◆ **Work instructions**
Exactly the lines from the one containing "white line: (95, 175) -> (136, 277), moved" to the last line of the records, inclusive, are to be transcribed; include no others.

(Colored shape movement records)
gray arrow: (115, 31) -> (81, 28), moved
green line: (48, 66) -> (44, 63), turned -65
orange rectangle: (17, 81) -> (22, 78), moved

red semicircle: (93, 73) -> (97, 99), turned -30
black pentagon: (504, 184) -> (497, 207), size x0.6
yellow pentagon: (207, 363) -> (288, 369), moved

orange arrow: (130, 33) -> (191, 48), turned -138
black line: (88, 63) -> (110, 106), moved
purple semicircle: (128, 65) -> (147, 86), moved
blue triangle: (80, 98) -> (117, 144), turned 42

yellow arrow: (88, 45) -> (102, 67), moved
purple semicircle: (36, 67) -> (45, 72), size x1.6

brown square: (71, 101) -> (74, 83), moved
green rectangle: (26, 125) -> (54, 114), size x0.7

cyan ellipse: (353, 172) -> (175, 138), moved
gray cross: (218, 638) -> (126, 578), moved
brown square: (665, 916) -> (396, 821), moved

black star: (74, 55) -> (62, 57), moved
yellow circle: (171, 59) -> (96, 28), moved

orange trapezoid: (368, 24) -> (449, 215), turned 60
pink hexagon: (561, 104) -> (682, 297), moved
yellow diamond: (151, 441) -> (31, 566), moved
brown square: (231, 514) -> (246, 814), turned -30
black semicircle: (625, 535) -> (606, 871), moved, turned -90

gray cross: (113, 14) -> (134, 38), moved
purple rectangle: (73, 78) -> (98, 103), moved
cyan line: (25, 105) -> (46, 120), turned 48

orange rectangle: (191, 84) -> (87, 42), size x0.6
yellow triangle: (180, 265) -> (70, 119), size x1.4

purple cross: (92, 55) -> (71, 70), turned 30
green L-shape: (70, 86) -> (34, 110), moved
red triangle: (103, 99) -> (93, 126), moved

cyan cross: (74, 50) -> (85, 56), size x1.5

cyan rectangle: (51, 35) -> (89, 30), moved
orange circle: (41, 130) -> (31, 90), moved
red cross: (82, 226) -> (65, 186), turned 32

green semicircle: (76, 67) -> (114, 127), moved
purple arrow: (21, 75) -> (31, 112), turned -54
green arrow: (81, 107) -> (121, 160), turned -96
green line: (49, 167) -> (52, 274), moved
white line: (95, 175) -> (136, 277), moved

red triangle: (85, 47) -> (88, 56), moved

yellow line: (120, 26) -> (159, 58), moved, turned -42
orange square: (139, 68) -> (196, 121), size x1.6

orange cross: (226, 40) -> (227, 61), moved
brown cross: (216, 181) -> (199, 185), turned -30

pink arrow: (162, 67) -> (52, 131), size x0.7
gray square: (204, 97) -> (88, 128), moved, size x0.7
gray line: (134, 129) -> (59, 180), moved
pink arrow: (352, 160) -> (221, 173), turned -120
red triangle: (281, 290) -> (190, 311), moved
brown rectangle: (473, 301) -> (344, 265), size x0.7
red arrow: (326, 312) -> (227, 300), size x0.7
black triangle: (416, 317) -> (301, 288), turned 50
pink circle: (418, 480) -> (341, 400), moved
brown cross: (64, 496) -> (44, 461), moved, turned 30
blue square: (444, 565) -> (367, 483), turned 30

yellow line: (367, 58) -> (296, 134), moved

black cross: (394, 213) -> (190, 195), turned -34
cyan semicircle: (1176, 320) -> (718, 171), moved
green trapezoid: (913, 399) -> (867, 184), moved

◆ **Task output**
white line: (95, 175) -> (136, 277), moved

red triangle: (85, 47) -> (88, 56), moved

yellow line: (120, 26) -> (159, 58), moved, turned -42
orange square: (139, 68) -> (196, 121), size x1.6

orange cross: (226, 40) -> (227, 61), moved
brown cross: (216, 181) -> (199, 185), turned -30

pink arrow: (162, 67) -> (52, 131), size x0.7
gray square: (204, 97) -> (88, 128), moved, size x0.7
gray line: (134, 129) -> (59, 180), moved
pink arrow: (352, 160) -> (221, 173), turned -120
red triangle: (281, 290) -> (190, 311), moved
brown rectangle: (473, 301) -> (344, 265), size x0.7
red arrow: (326, 312) -> (227, 300), size x0.7
black triangle: (416, 317) -> (301, 288), turned 50
pink circle: (418, 480) -> (341, 400), moved
brown cross: (64, 496) -> (44, 461), moved, turned 30
blue square: (444, 565) -> (367, 483), turned 30

yellow line: (367, 58) -> (296, 134), moved

black cross: (394, 213) -> (190, 195), turned -34
cyan semicircle: (1176, 320) -> (718, 171), moved
green trapezoid: (913, 399) -> (867, 184), moved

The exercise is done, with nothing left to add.